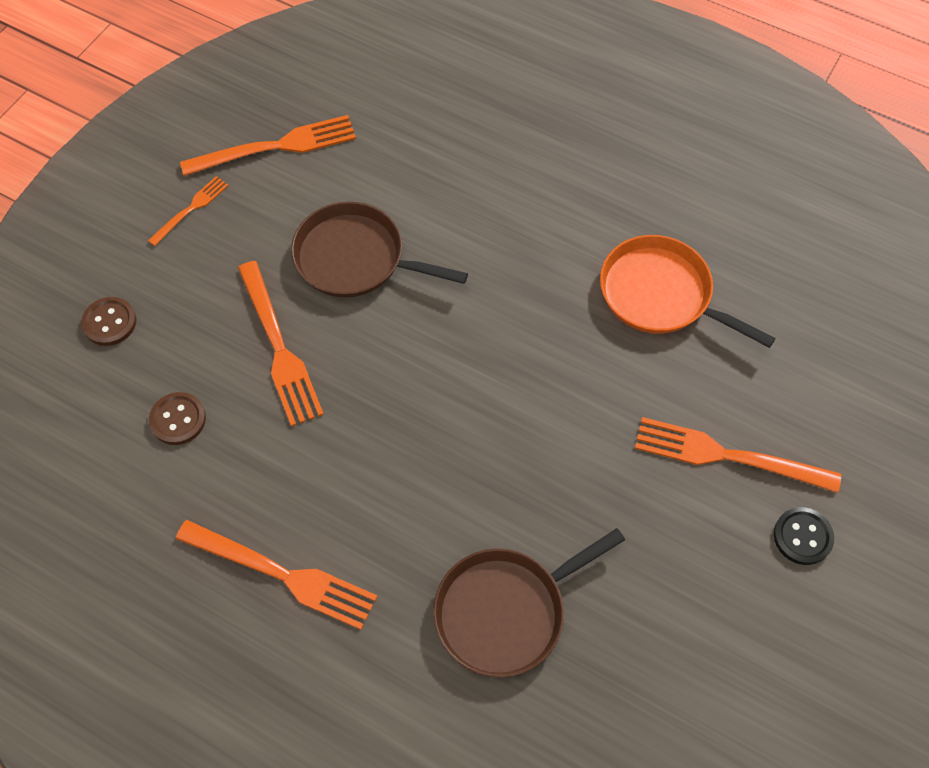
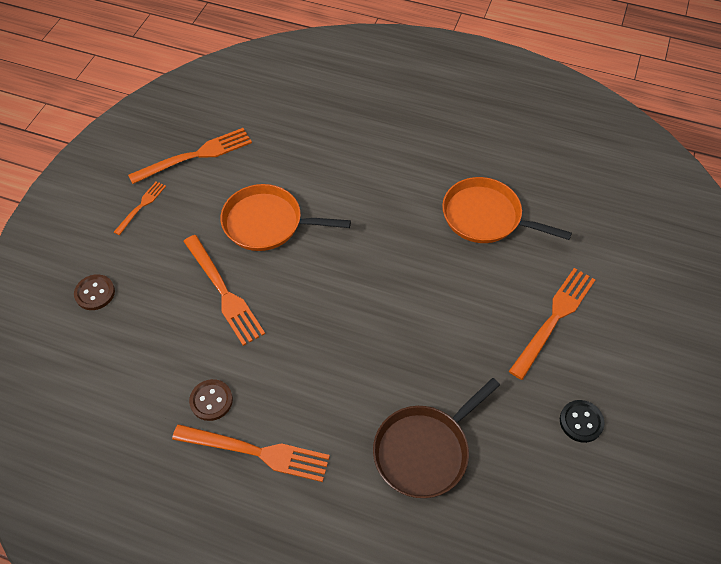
camera: 10 degrees left, 5 degrees down
(178, 419) = (158, 354): brown button -> brown button (211, 400)
(355, 258) = (267, 223): brown pan -> orange pan
(725, 455) = (554, 318): orange fork -> orange fork turned 120 degrees clockwise
(802, 537) = (619, 364): black button -> black button (581, 422)

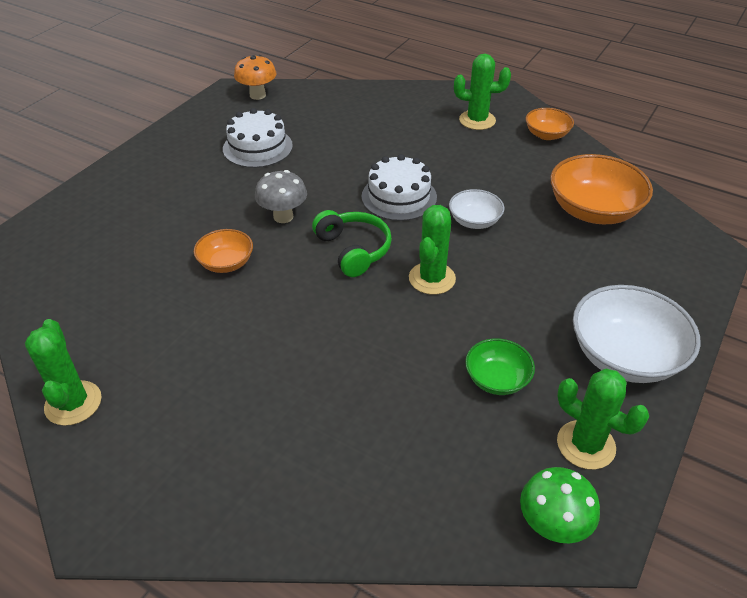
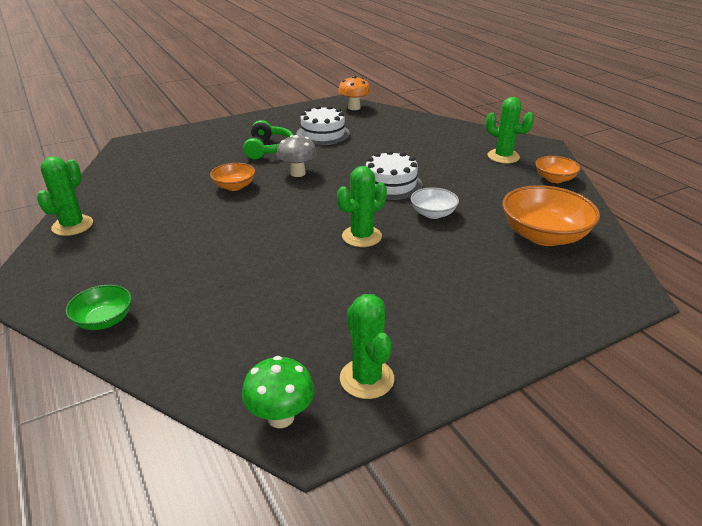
camera: 30 degrees right, 10 degrees down
(353, 250) = (324, 204): green headphones -> green headphones (268, 149)
(497, 379) = (342, 311): green bowl -> green bowl (104, 320)
(625, 356) = (466, 336): white bowl -> none

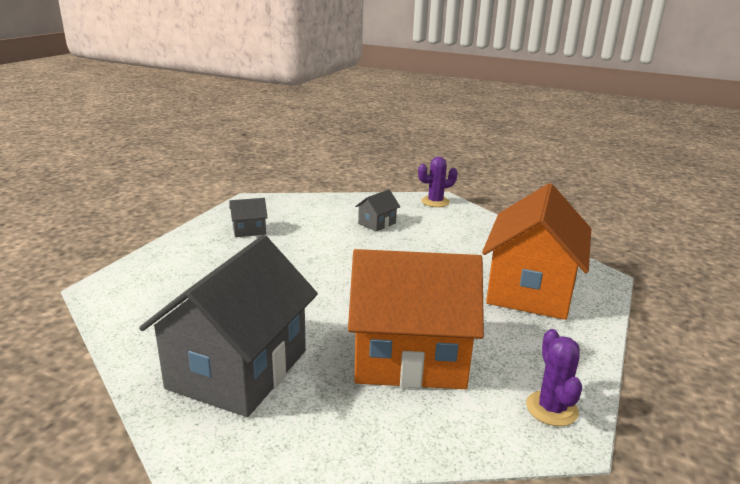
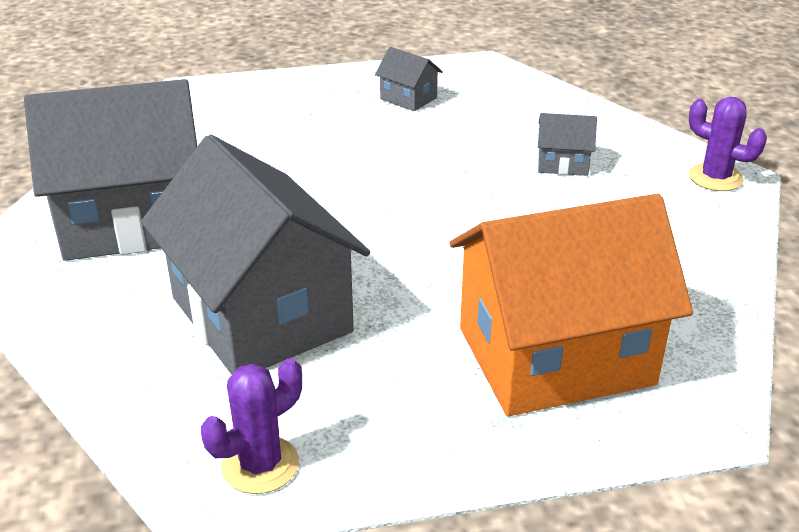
camera: 55 degrees right, 10 degrees up
(410, 357) = (261, 315): orange house -> grey house

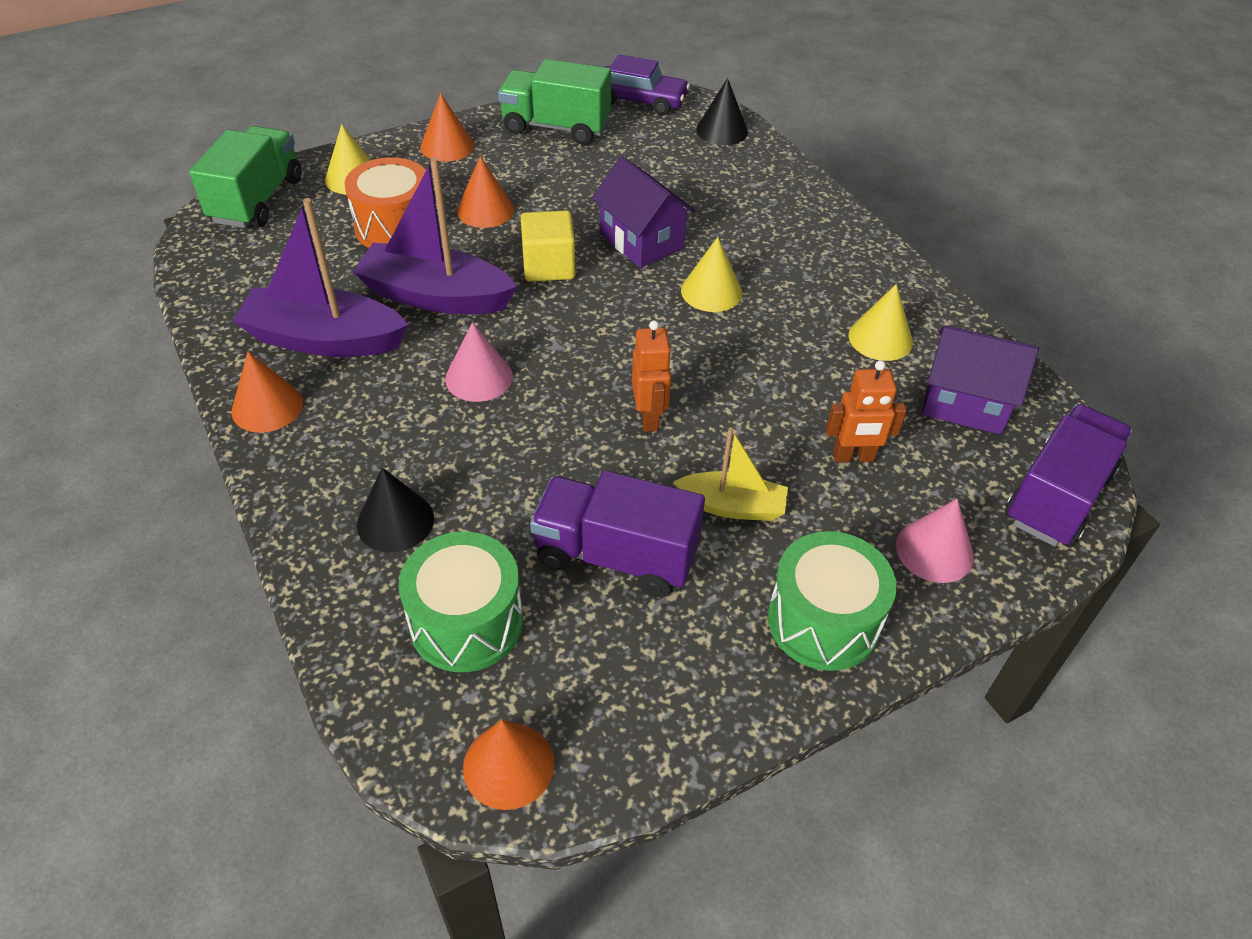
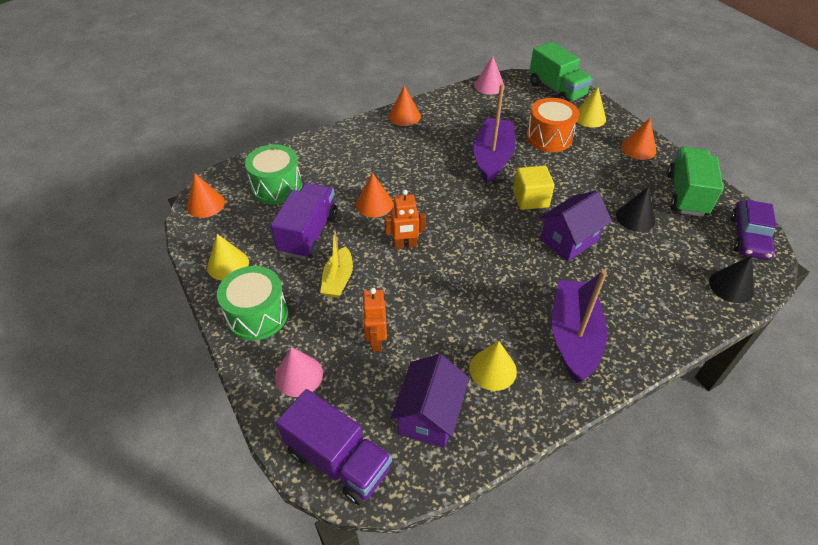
camera: 90 degrees right, 0 degrees up
(257, 200) = (556, 90): green truck -> green truck turned 45 degrees clockwise
(324, 339) = (452, 126): purple boat -> purple boat (573, 337)
(395, 521) = (335, 161): black cone -> black cone (635, 218)
(479, 377) = (430, 178): pink cone -> pink cone (489, 86)
(485, 210) = (577, 169): orange cone -> orange cone (374, 204)
(711, 291) = (524, 275): yellow cone -> yellow cone (228, 264)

AIM OF THE EXERCISE ->
Everything in the material except the pictures should be restated word for word.

WRITTEN SOLUTION ->
camera: 10 degrees left, 5 degrees down
(178, 419) = (158, 354): brown button -> brown button (211, 400)
(355, 258) = (267, 223): brown pan -> orange pan
(725, 455) = (554, 318): orange fork -> orange fork turned 120 degrees clockwise
(802, 537) = (619, 364): black button -> black button (581, 422)

camera: 30 degrees right, 10 degrees down
(353, 250) = (324, 204): green headphones -> green headphones (268, 149)
(497, 379) = (342, 311): green bowl -> green bowl (104, 320)
(625, 356) = (466, 336): white bowl -> none

camera: 55 degrees right, 10 degrees up
(410, 357) = (261, 315): orange house -> grey house

camera: 90 degrees right, 0 degrees up
(257, 200) = (556, 90): green truck -> green truck turned 45 degrees clockwise
(324, 339) = (452, 126): purple boat -> purple boat (573, 337)
(395, 521) = (335, 161): black cone -> black cone (635, 218)
(479, 377) = (430, 178): pink cone -> pink cone (489, 86)
(485, 210) = (577, 169): orange cone -> orange cone (374, 204)
(711, 291) = (524, 275): yellow cone -> yellow cone (228, 264)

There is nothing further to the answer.